(Goal of the exercise): Could you repeat the records below exactly, leaving out any pictures?

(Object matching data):
=== Begin Enclosure ===
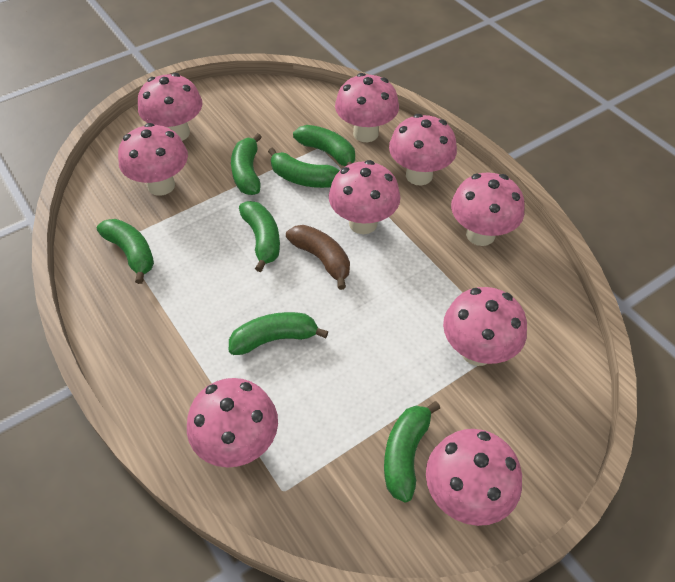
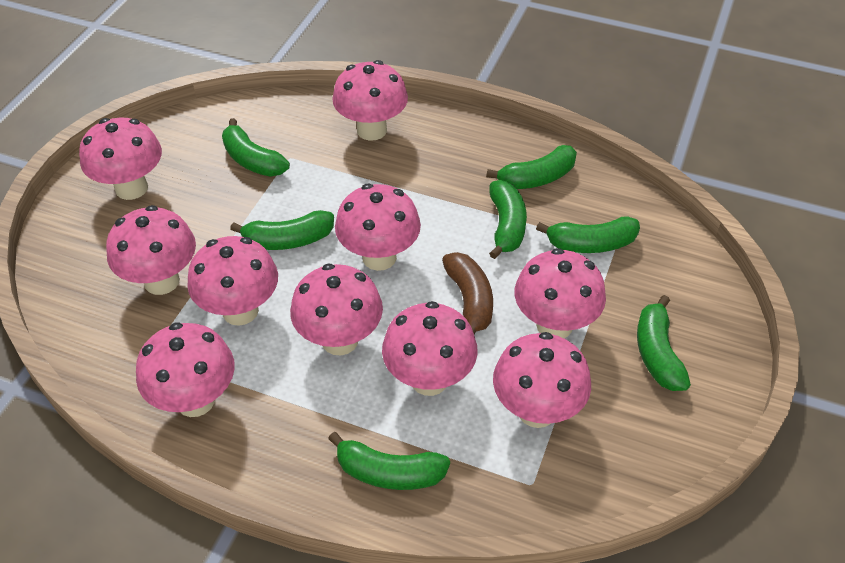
pink mushroom: 9 -> 10

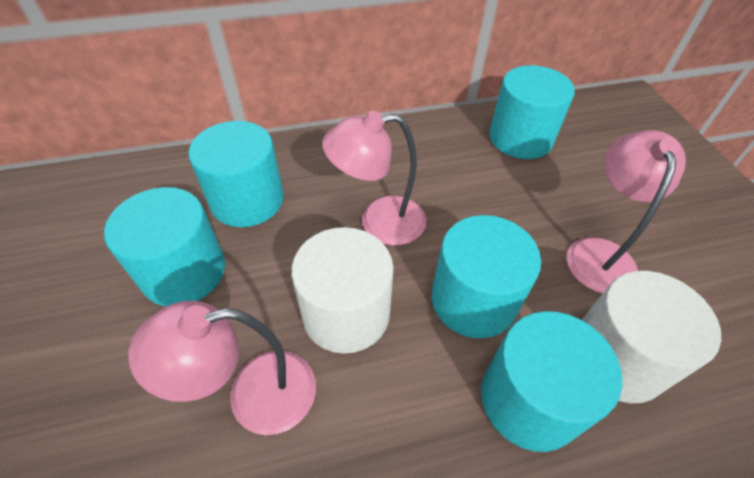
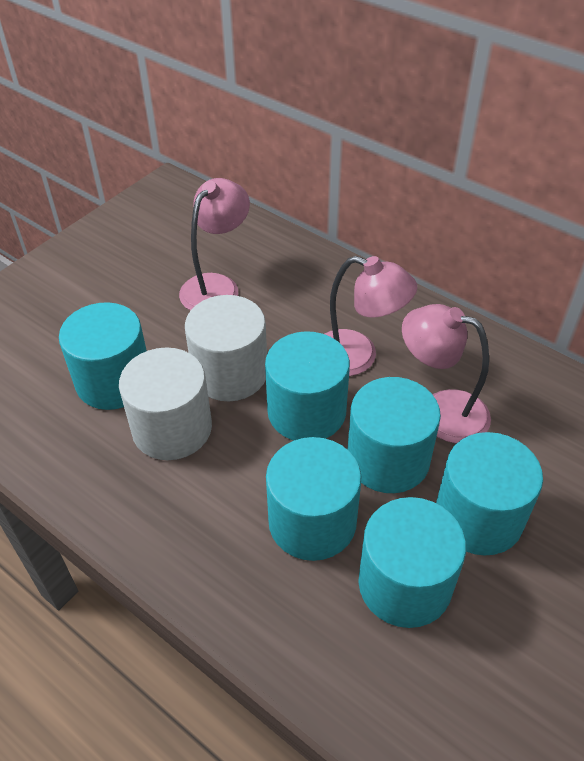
turquoise cylinder: 5 -> 6

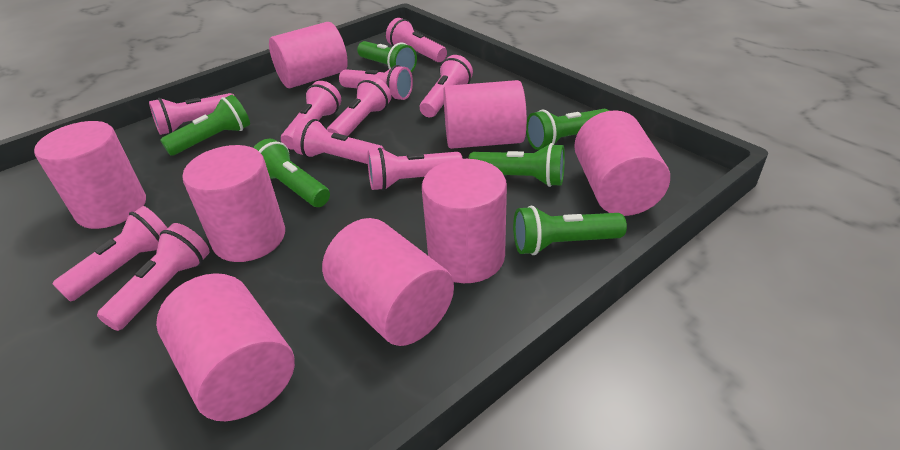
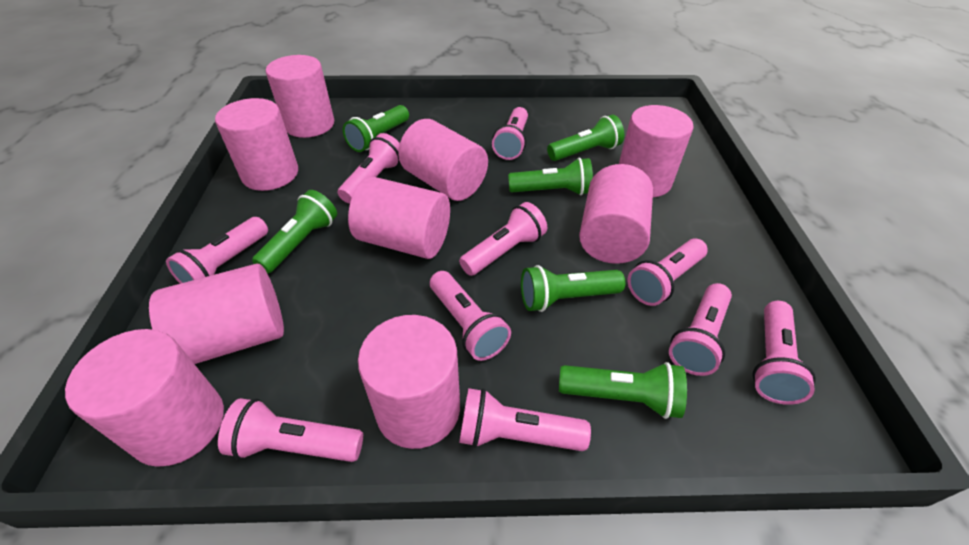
pink cylinder: 8 -> 9

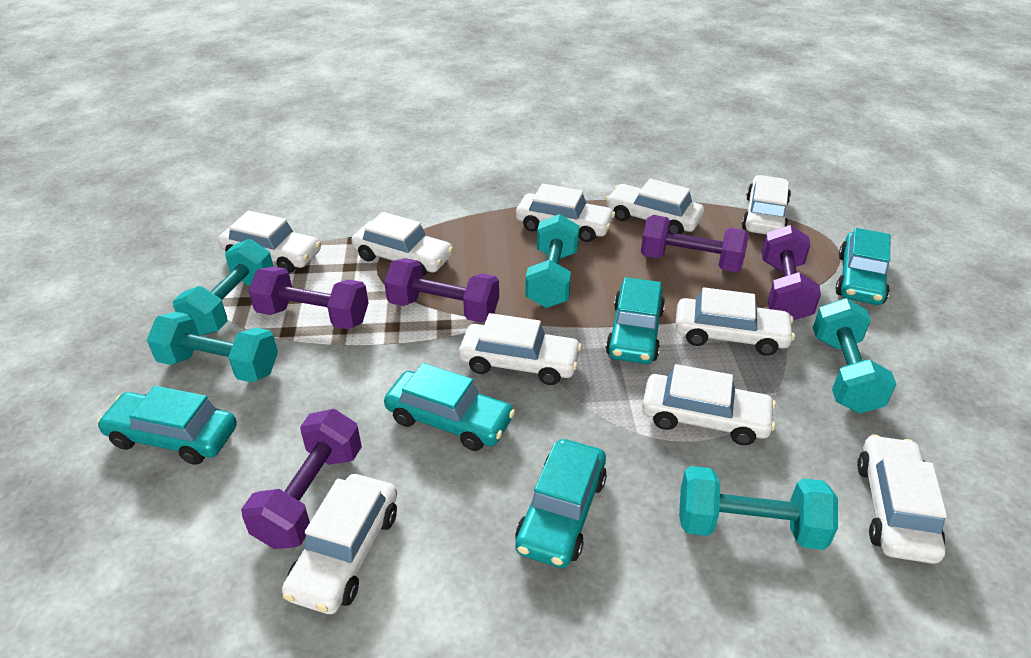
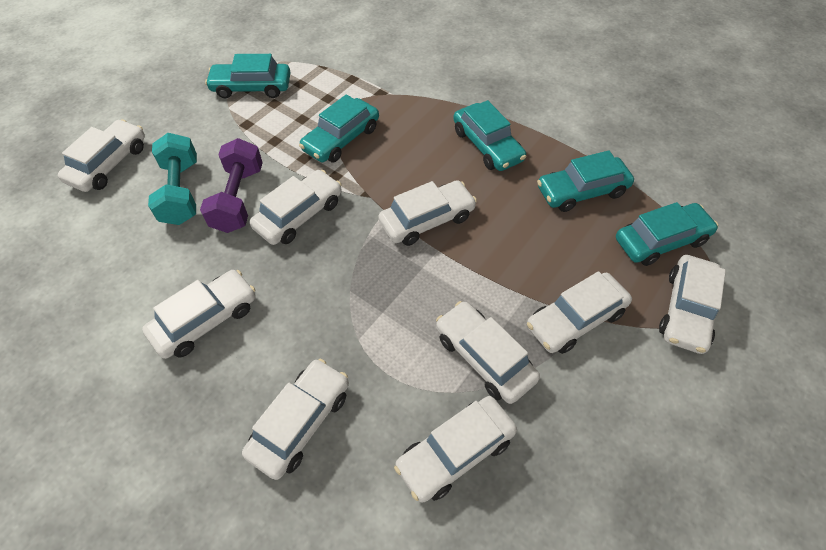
purple dumbbell: 5 -> 1
turquoise dumbbell: 5 -> 1
white car: 10 -> 9

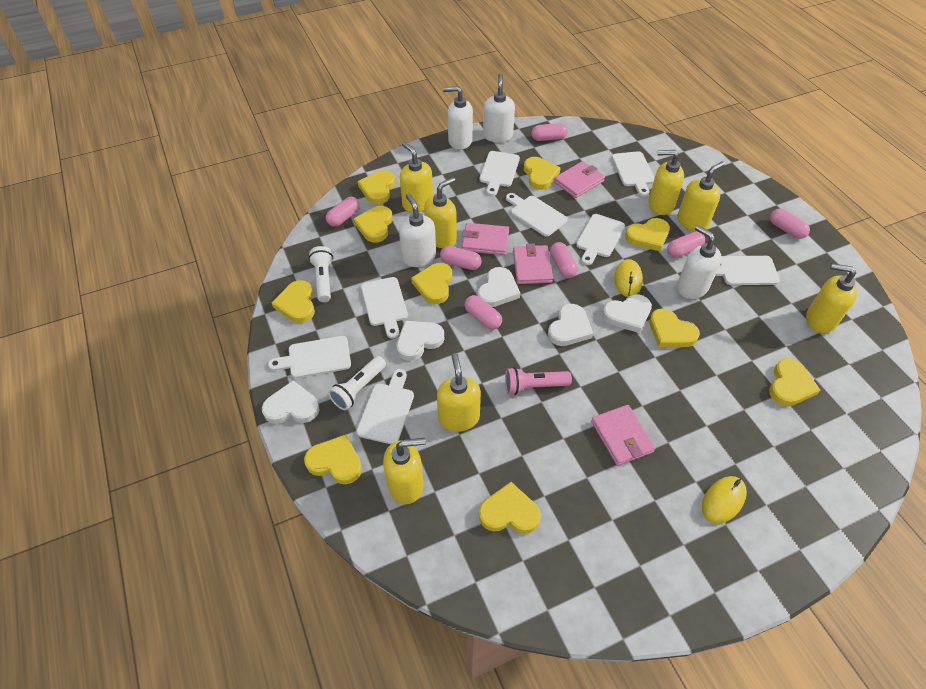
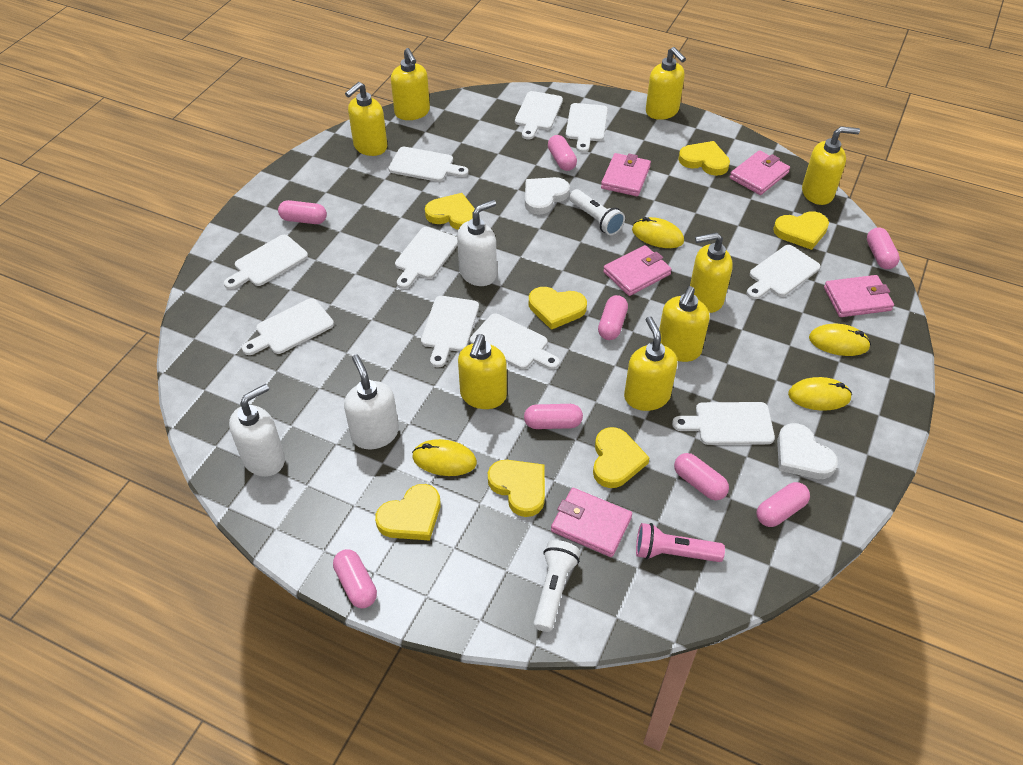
pink capsule: 7 -> 8
pink wallet: 4 -> 5
white cutting board: 8 -> 10
white heart: 5 -> 2
white soap dispenser: 4 -> 3
yellow heart: 10 -> 7
yellow mouse: 2 -> 4
yellow soap dispenser: 7 -> 8

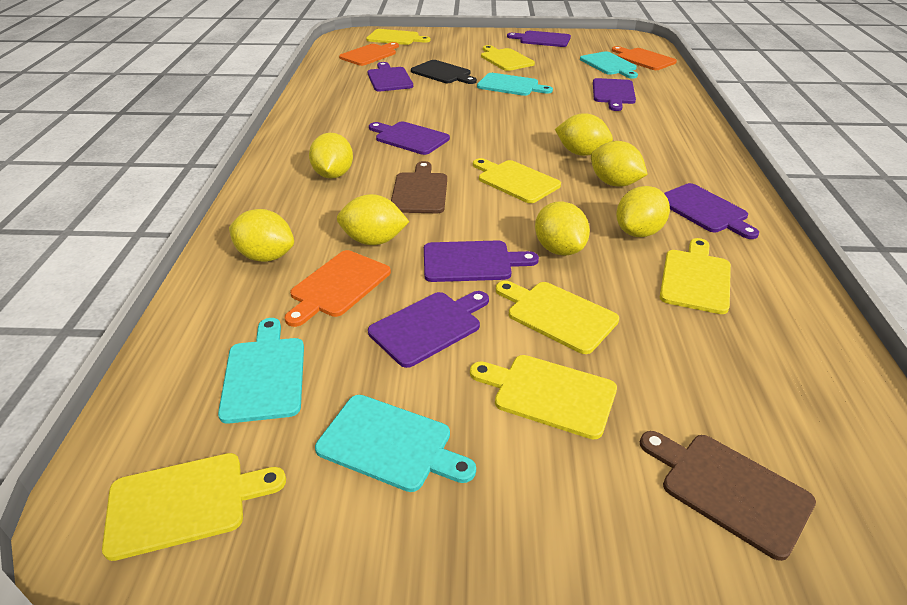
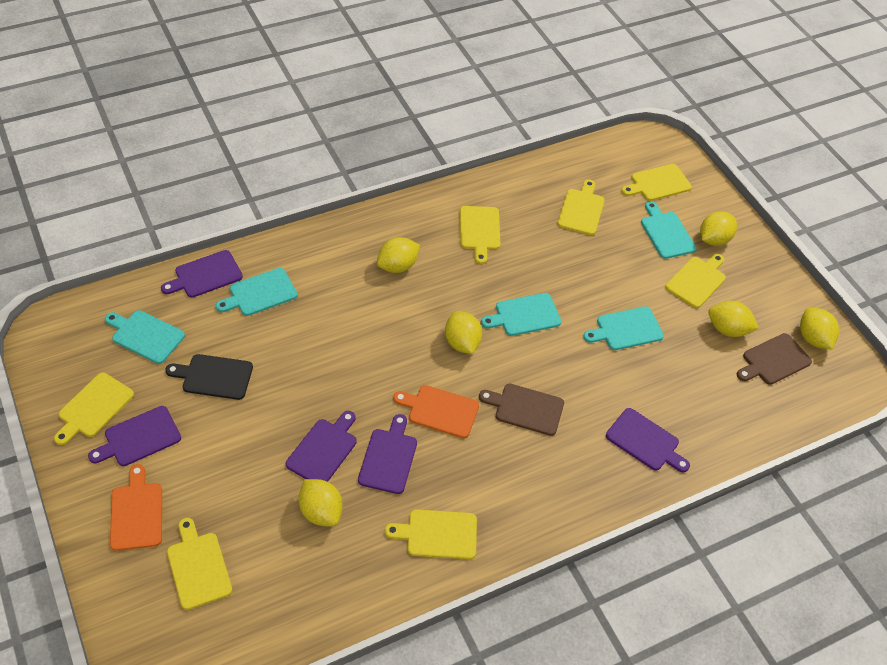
orange cutting board: 3 -> 2
purple cutting board: 7 -> 5
turquoise cutting board: 4 -> 5
yellow lemon: 7 -> 6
=== End Enclosure ===
(Written answer):
pink mushroom: 9 -> 10

turquoise cylinder: 5 -> 6

pink cylinder: 8 -> 9

purple dumbbell: 5 -> 1
turquoise dumbbell: 5 -> 1
white car: 10 -> 9

pink capsule: 7 -> 8
pink wallet: 4 -> 5
white cutting board: 8 -> 10
white heart: 5 -> 2
white soap dispenser: 4 -> 3
yellow heart: 10 -> 7
yellow mouse: 2 -> 4
yellow soap dispenser: 7 -> 8

orange cutting board: 3 -> 2
purple cutting board: 7 -> 5
turquoise cutting board: 4 -> 5
yellow lemon: 7 -> 6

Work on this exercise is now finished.